The reply is to be the lines from the one with "IMG_2.jpg - Viewer: [494,188,817,331]" through the last line of the records below, each retyped exactly, with pictures left out.
Extracted data below:
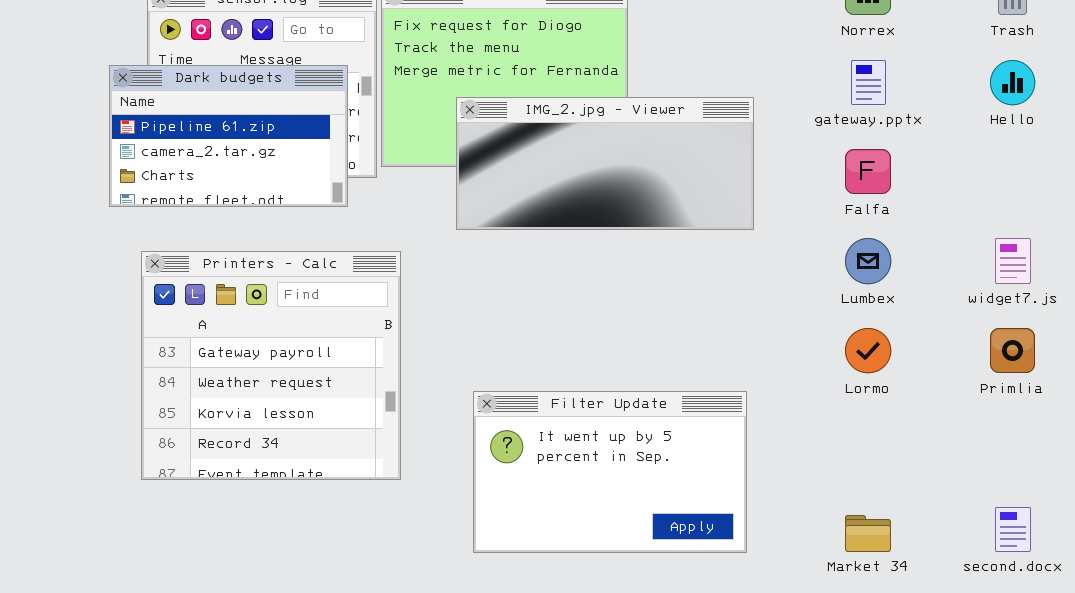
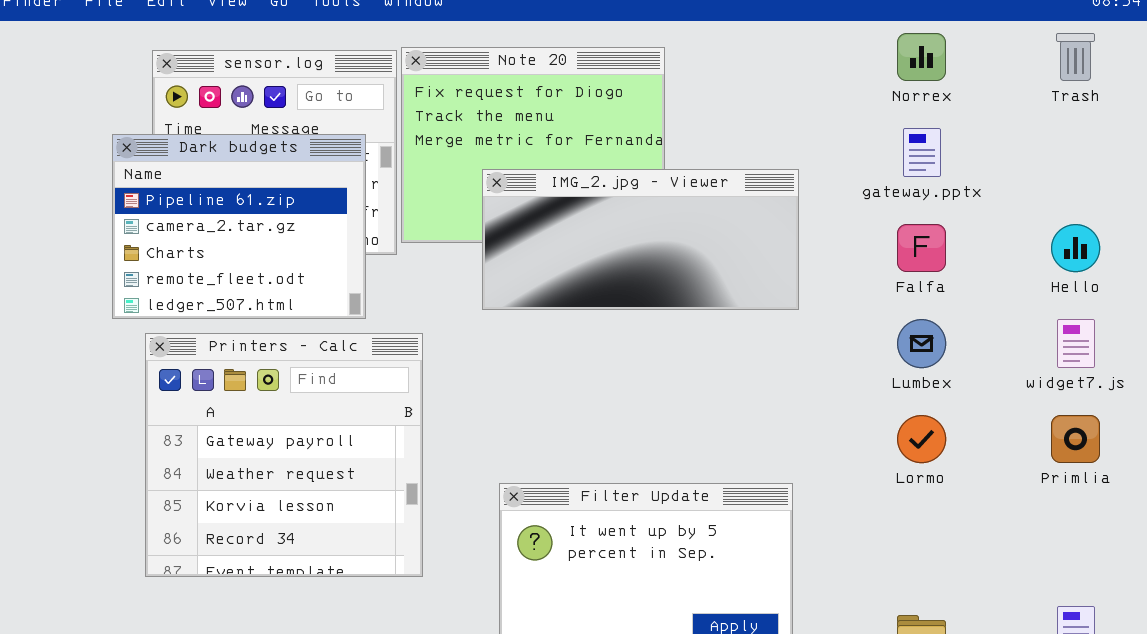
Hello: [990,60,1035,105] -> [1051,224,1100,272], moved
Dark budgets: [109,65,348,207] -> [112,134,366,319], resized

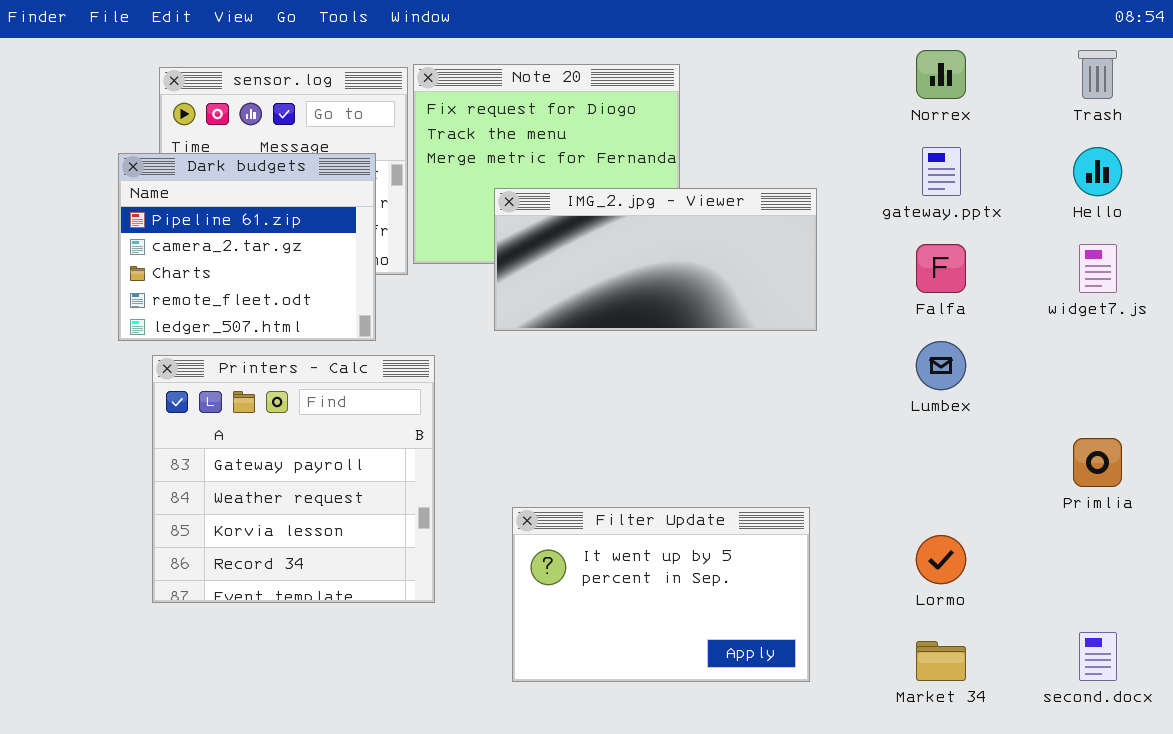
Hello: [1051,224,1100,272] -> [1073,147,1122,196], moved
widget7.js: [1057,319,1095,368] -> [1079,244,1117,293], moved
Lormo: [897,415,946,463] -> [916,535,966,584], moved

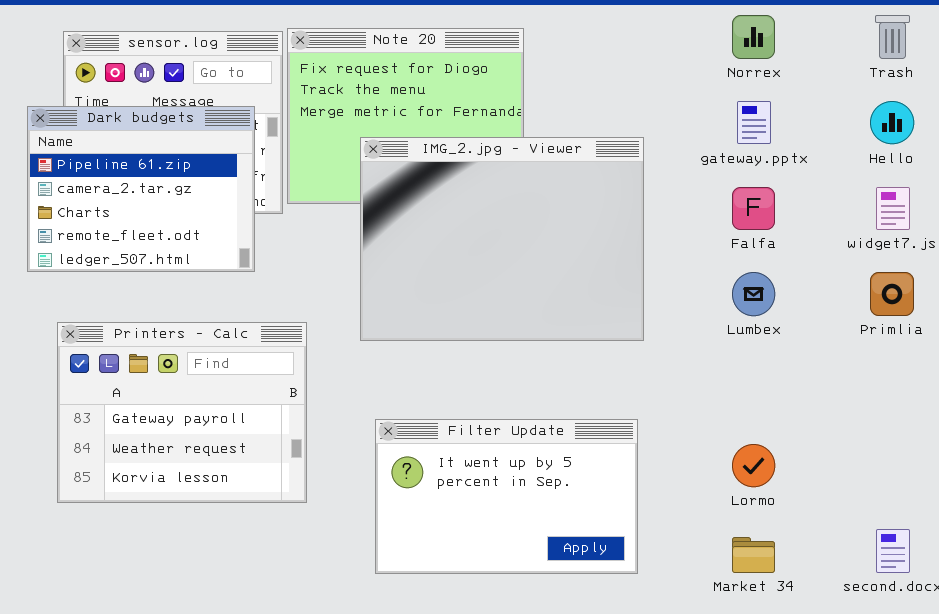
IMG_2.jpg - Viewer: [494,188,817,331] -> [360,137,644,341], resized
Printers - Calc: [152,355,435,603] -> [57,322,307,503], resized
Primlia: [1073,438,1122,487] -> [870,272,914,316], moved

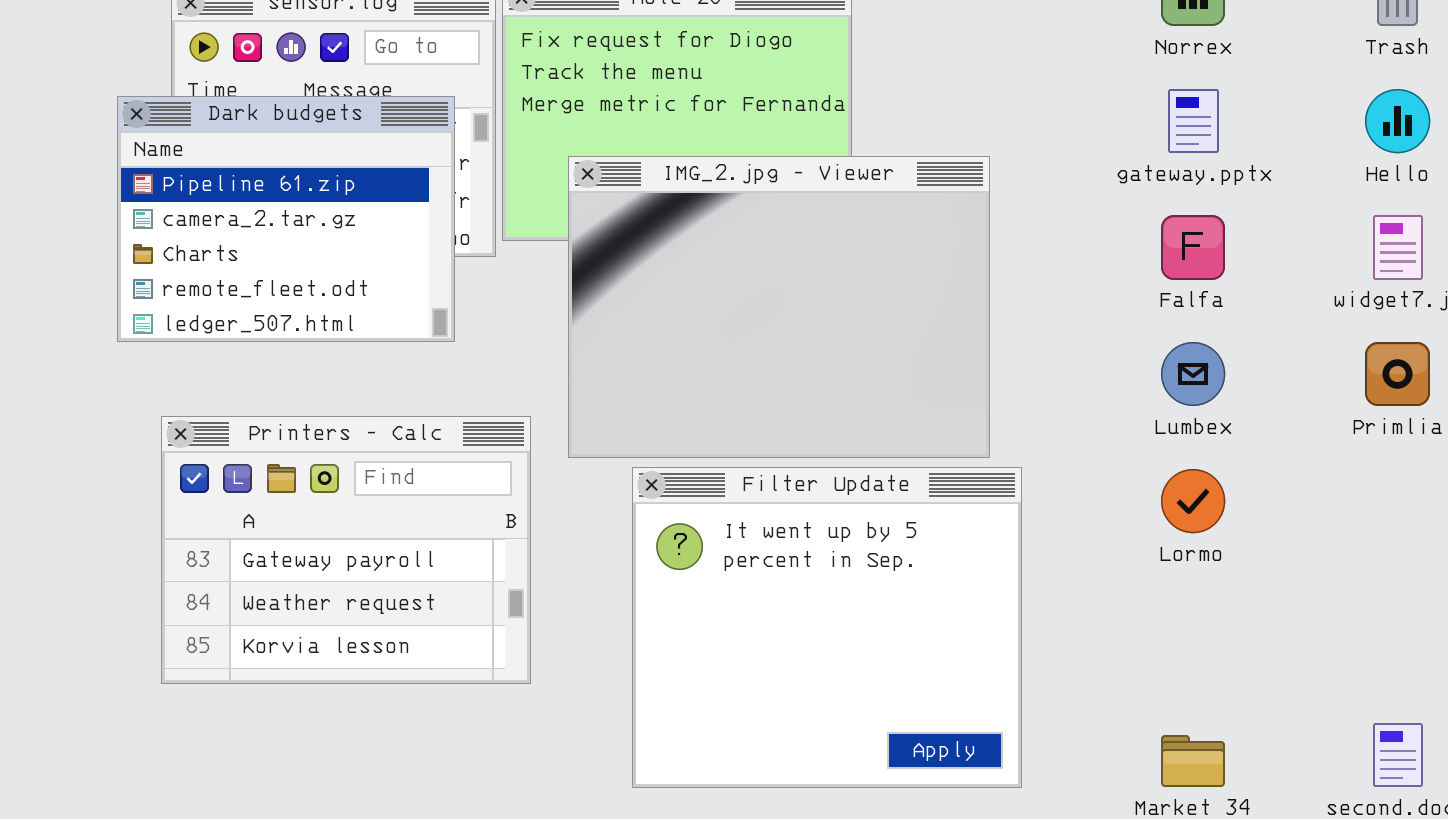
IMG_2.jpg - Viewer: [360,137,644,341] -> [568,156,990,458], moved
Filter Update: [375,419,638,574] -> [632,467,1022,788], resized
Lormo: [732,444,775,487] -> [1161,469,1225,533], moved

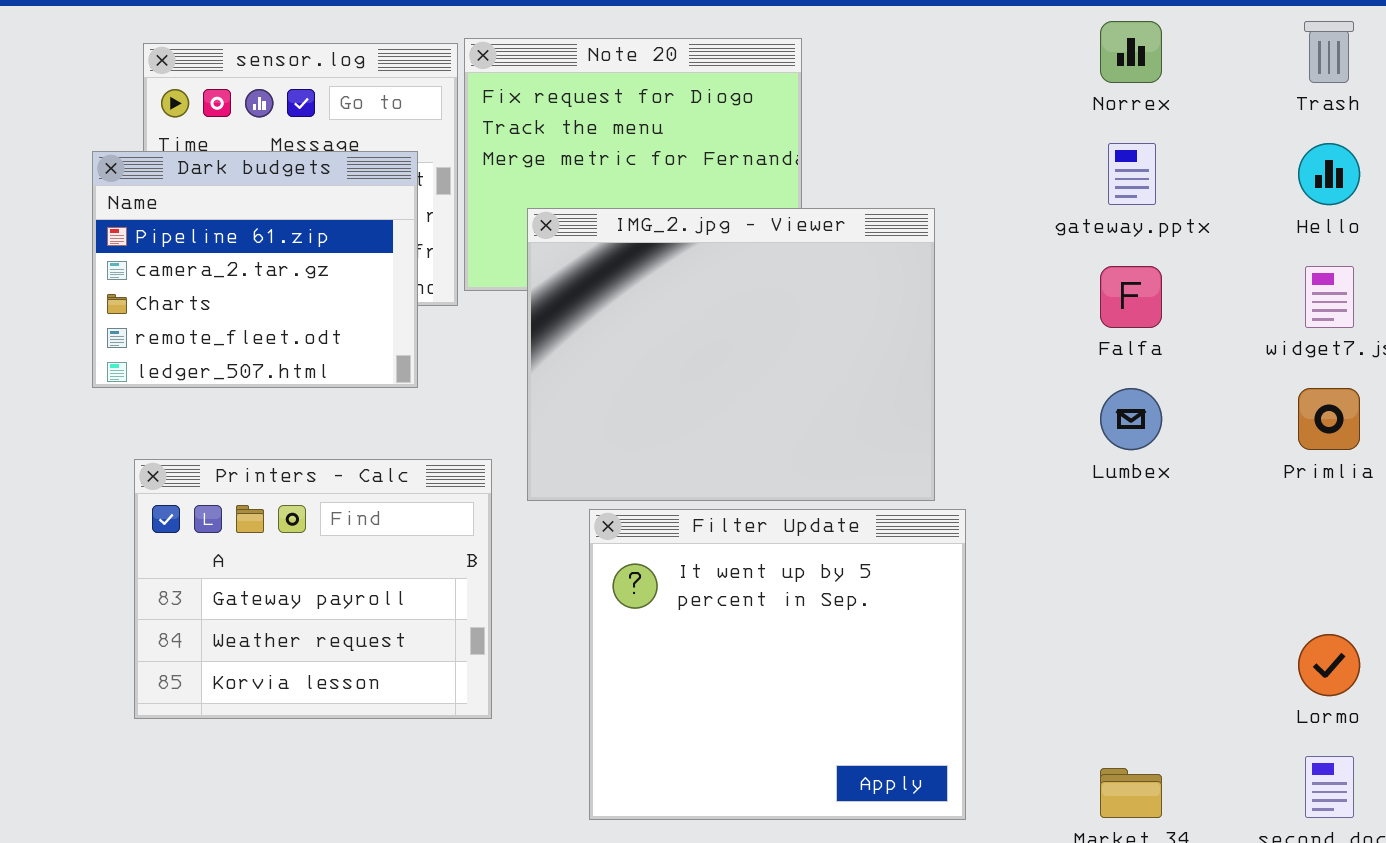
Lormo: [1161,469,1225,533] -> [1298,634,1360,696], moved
End of Extracted data.
**Exercise output**:
IMG_2.jpg - Viewer: [494,188,817,331] -> [360,137,644,341], resized
Printers - Calc: [152,355,435,603] -> [57,322,307,503], resized
Primlia: [1073,438,1122,487] -> [870,272,914,316], moved

IMG_2.jpg - Viewer: [360,137,644,341] -> [568,156,990,458], moved
Filter Update: [375,419,638,574] -> [632,467,1022,788], resized
Lormo: [732,444,775,487] -> [1161,469,1225,533], moved

Lormo: [1161,469,1225,533] -> [1298,634,1360,696], moved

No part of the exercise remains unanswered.